INFORMATION SUPPLIED:
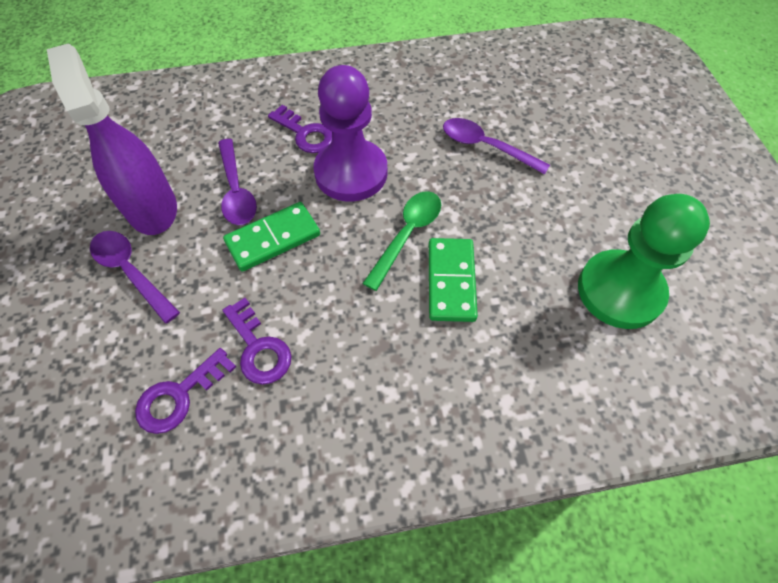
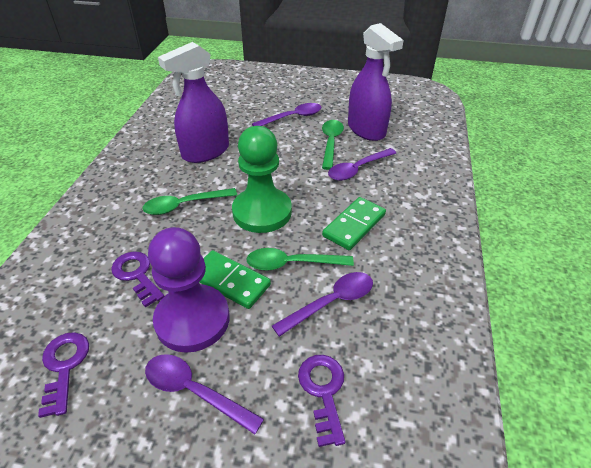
green spoon: 1 -> 3
purple spoon: 3 -> 4
purple spray bottle: 1 -> 2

DIRECTIONS FOR THIS TASK: Please output all the data exactly as given, with the pictures omitted.

RESULT OF THE EXERCISE:
green spoon: 1 -> 3
purple spoon: 3 -> 4
purple spray bottle: 1 -> 2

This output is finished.